Segment Open

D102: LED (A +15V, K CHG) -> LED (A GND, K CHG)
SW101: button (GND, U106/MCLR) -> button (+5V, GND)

Segment Closed
Segment Open

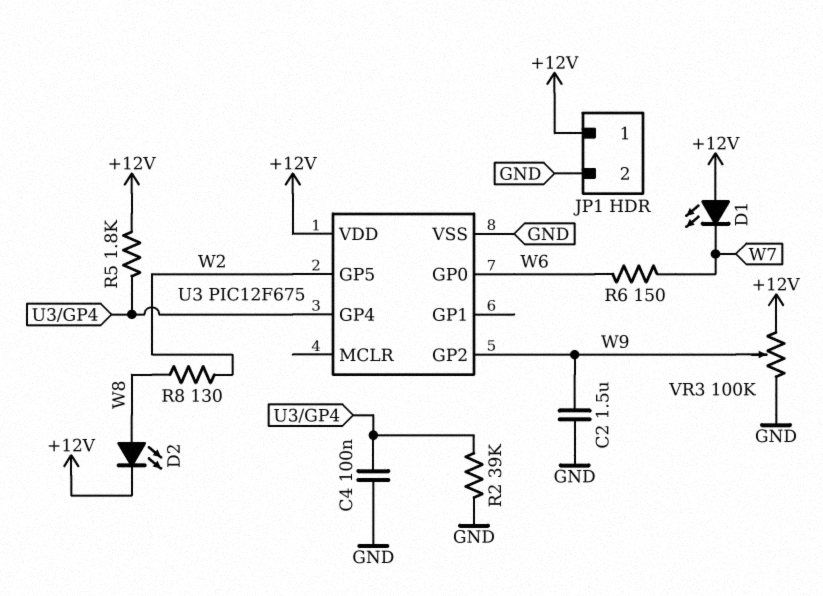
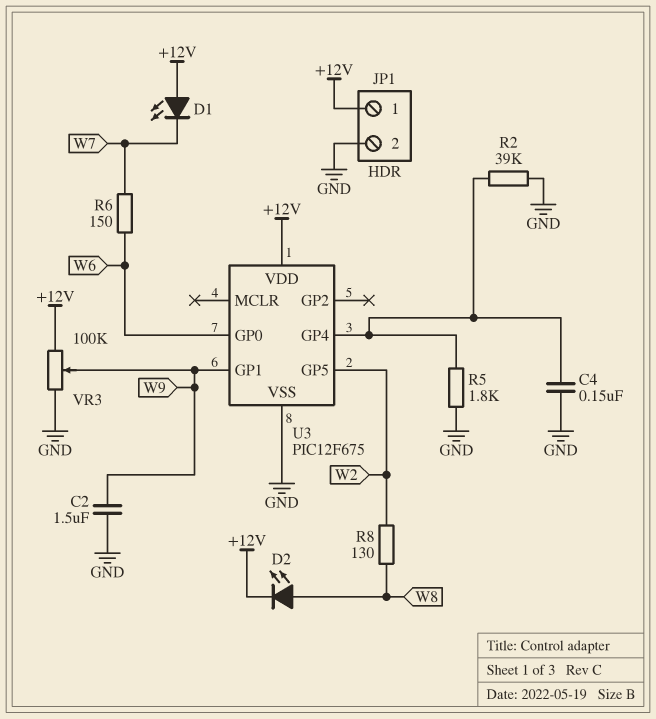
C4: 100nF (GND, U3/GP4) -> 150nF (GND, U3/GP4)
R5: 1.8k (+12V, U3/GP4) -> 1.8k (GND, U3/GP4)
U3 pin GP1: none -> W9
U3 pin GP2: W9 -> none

Segment Closed

The lines above from the one containing "R5: 1.8k (+12V, U3/GP4) -> 1.8k (GND, U3/GP4)" through the one containing "U3 pin GP2: W9 -> none" are to be set down exactly, and no others.

▶ [Final answer]
R5: 1.8k (+12V, U3/GP4) -> 1.8k (GND, U3/GP4)
U3 pin GP1: none -> W9
U3 pin GP2: W9 -> none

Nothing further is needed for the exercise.